* Task instructions
In full and without alteration, give the listing again.

* Extracted entries
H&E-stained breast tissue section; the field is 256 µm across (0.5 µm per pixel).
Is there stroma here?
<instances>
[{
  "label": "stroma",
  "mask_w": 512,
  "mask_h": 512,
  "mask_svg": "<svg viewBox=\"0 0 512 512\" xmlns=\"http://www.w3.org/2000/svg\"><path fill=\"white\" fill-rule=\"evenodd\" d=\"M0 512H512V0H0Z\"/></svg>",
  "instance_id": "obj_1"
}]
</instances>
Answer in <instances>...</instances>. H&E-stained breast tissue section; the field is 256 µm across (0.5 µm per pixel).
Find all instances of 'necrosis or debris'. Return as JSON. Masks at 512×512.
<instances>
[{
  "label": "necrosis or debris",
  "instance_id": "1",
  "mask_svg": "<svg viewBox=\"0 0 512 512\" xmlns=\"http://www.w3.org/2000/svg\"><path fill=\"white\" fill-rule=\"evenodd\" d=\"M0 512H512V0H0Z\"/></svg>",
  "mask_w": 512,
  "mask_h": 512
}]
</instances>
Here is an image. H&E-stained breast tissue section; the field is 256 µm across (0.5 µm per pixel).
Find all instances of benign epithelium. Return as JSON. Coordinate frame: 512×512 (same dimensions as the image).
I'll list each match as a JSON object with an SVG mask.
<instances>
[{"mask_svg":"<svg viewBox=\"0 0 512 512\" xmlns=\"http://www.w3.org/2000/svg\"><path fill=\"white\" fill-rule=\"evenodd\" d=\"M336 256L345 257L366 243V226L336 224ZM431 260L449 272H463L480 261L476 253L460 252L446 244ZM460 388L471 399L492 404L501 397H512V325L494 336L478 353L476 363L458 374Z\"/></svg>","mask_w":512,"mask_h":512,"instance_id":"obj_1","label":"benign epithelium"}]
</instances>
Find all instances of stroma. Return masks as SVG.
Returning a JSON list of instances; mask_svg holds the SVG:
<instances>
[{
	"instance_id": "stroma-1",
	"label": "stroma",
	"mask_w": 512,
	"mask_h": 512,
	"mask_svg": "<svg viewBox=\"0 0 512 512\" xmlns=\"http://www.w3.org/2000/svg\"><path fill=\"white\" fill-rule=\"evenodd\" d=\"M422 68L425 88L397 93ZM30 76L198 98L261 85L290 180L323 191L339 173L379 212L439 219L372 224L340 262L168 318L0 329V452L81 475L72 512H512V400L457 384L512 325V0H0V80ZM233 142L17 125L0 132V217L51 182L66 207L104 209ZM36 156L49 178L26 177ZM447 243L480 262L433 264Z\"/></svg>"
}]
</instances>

* Finished answer
H&E-stained breast tissue section; the field is 256 µm across (0.5 µm per pixel).
Is there stroma here?
<instances>
[{
  "label": "stroma",
  "mask_w": 512,
  "mask_h": 512,
  "mask_svg": "<svg viewBox=\"0 0 512 512\" xmlns=\"http://www.w3.org/2000/svg\"><path fill=\"white\" fill-rule=\"evenodd\" d=\"M0 512H512V0H0Z\"/></svg>",
  "instance_id": "obj_1"
}]
</instances>
Answer in <instances>...</instances>. H&E-stained breast tissue section; the field is 256 µm across (0.5 µm per pixel).
Find all instances of 'necrosis or debris'. Return as JSON. Masks at 512×512.
<instances>
[{
  "label": "necrosis or debris",
  "instance_id": "1",
  "mask_svg": "<svg viewBox=\"0 0 512 512\" xmlns=\"http://www.w3.org/2000/svg\"><path fill=\"white\" fill-rule=\"evenodd\" d=\"M0 512H512V0H0Z\"/></svg>",
  "mask_w": 512,
  "mask_h": 512
}]
</instances>
Here is an image. H&E-stained breast tissue section; the field is 256 µm across (0.5 µm per pixel).
Find all instances of benign epithelium. Return as JSON. Coordinate frame: 512×512 (same dimensions as the image).
I'll list each match as a JSON object with an SVG mask.
<instances>
[{"mask_svg":"<svg viewBox=\"0 0 512 512\" xmlns=\"http://www.w3.org/2000/svg\"><path fill=\"white\" fill-rule=\"evenodd\" d=\"M336 256L345 257L366 243V226L336 224ZM431 260L449 272H463L480 261L476 253L460 252L446 244ZM460 388L471 399L492 404L501 397H512V325L494 336L478 353L476 363L458 374Z\"/></svg>","mask_w":512,"mask_h":512,"instance_id":"obj_1","label":"benign epithelium"}]
</instances>
Find all instances of stroma. Return masks as SVG.
Returning a JSON list of instances; mask_svg holds the SVG:
<instances>
[{
	"instance_id": "stroma-1",
	"label": "stroma",
	"mask_w": 512,
	"mask_h": 512,
	"mask_svg": "<svg viewBox=\"0 0 512 512\" xmlns=\"http://www.w3.org/2000/svg\"><path fill=\"white\" fill-rule=\"evenodd\" d=\"M422 68L425 88L397 93ZM30 76L198 98L261 85L290 180L323 191L339 173L379 212L439 219L372 224L340 262L168 318L0 329V452L81 475L72 512H512V400L457 384L512 325V0H0V80ZM233 142L17 125L0 132V217L51 182L66 207L104 209ZM36 156L49 178L26 177ZM447 243L480 262L433 264Z\"/></svg>"
}]
</instances>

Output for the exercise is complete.